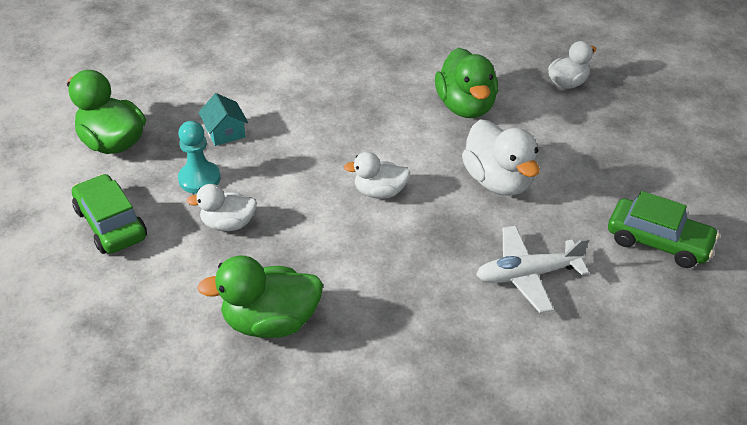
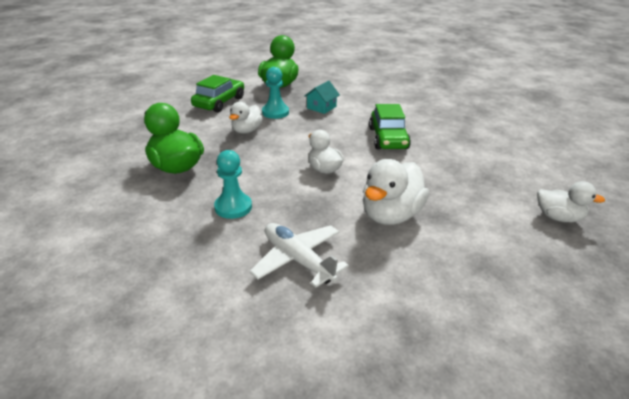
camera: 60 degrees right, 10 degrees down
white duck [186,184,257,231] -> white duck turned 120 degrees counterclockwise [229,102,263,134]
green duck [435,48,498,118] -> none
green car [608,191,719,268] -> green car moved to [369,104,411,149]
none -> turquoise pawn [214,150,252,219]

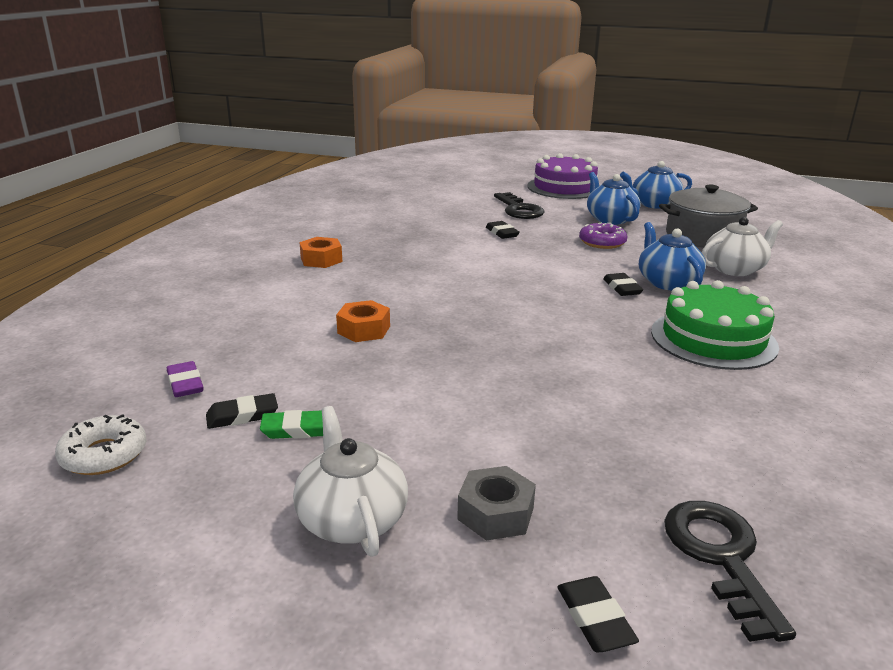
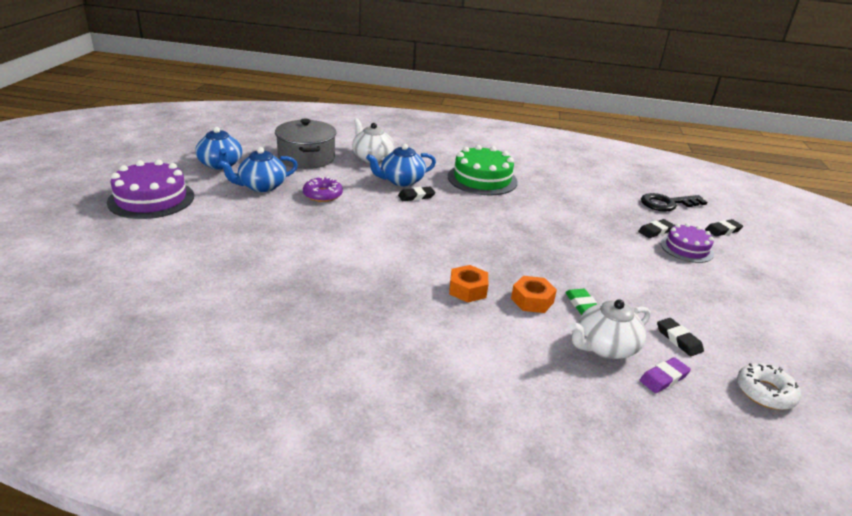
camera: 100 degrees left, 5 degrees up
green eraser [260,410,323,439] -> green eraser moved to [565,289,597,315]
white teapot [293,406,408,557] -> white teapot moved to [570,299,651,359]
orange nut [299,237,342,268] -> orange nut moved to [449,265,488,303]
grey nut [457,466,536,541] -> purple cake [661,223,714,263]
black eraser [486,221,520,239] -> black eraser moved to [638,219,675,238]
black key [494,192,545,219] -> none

────────────────────

What is needed: Reproduce the entries above exactly, though not their pictures.

Task result:
camera: 60 degrees right, 10 degrees down
white duck [186,184,257,231] -> white duck turned 120 degrees counterclockwise [229,102,263,134]
green duck [435,48,498,118] -> none
green car [608,191,719,268] -> green car moved to [369,104,411,149]
none -> turquoise pawn [214,150,252,219]

camera: 100 degrees left, 5 degrees up
green eraser [260,410,323,439] -> green eraser moved to [565,289,597,315]
white teapot [293,406,408,557] -> white teapot moved to [570,299,651,359]
orange nut [299,237,342,268] -> orange nut moved to [449,265,488,303]
grey nut [457,466,536,541] -> purple cake [661,223,714,263]
black eraser [486,221,520,239] -> black eraser moved to [638,219,675,238]
black key [494,192,545,219] -> none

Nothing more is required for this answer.